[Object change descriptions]

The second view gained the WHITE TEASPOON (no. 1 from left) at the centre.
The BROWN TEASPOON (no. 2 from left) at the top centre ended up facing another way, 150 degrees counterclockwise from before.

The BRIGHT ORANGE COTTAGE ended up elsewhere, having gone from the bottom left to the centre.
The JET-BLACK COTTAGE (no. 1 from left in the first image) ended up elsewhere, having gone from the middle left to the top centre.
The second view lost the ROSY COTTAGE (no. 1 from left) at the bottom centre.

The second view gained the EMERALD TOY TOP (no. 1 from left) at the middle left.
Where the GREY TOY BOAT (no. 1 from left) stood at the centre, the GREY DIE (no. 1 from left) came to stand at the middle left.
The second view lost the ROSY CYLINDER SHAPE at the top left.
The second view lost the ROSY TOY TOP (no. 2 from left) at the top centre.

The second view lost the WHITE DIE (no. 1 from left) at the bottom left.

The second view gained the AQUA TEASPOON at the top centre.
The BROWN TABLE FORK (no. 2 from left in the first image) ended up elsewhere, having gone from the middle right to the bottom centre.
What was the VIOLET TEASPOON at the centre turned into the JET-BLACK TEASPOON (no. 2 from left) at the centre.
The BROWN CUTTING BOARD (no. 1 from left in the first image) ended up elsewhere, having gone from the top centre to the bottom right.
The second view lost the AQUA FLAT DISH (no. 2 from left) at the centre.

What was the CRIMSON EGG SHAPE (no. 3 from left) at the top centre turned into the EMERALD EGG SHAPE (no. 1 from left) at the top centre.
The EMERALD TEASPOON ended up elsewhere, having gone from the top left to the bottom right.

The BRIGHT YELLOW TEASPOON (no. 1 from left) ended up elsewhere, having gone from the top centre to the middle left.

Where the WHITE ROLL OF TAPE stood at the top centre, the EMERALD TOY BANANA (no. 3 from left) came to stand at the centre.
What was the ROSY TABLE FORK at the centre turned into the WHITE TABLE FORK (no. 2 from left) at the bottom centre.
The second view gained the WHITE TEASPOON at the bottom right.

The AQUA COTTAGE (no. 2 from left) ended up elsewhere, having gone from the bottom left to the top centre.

HOW TO COMPLETE THIS TASK: Restate each entry word for word.

PROBLEM SOLUTION:
The second view gained the WHITE TEASPOON (no. 1 from left) at the centre.
The BROWN TEASPOON (no. 2 from left) at the top centre ended up facing another way, 150 degrees counterclockwise from before.

The BRIGHT ORANGE COTTAGE ended up elsewhere, having gone from the bottom left to the centre.
The JET-BLACK COTTAGE (no. 1 from left in the first image) ended up elsewhere, having gone from the middle left to the top centre.
The second view lost the ROSY COTTAGE (no. 1 from left) at the bottom centre.

The second view gained the EMERALD TOY TOP (no. 1 from left) at the middle left.
Where the GREY TOY BOAT (no. 1 from left) stood at the centre, the GREY DIE (no. 1 from left) came to stand at the middle left.
The second view lost the ROSY CYLINDER SHAPE at the top left.
The second view lost the ROSY TOY TOP (no. 2 from left) at the top centre.

The second view lost the WHITE DIE (no. 1 from left) at the bottom left.

The second view gained the AQUA TEASPOON at the top centre.
The BROWN TABLE FORK (no. 2 from left in the first image) ended up elsewhere, having gone from the middle right to the bottom centre.
What was the VIOLET TEASPOON at the centre turned into the JET-BLACK TEASPOON (no. 2 from left) at the centre.
The BROWN CUTTING BOARD (no. 1 from left in the first image) ended up elsewhere, having gone from the top centre to the bottom right.
The second view lost the AQUA FLAT DISH (no. 2 from left) at the centre.

What was the CRIMSON EGG SHAPE (no. 3 from left) at the top centre turned into the EMERALD EGG SHAPE (no. 1 from left) at the top centre.
The EMERALD TEASPOON ended up elsewhere, having gone from the top left to the bottom right.

The BRIGHT YELLOW TEASPOON (no. 1 from left) ended up elsewhere, having gone from the top centre to the middle left.

Where the WHITE ROLL OF TAPE stood at the top centre, the EMERALD TOY BANANA (no. 3 from left) came to stand at the centre.
What was the ROSY TABLE FORK at the centre turned into the WHITE TABLE FORK (no. 2 from left) at the bottom centre.
The second view gained the WHITE TEASPOON at the bottom right.

The AQUA COTTAGE (no. 2 from left) ended up elsewhere, having gone from the bottom left to the top centre.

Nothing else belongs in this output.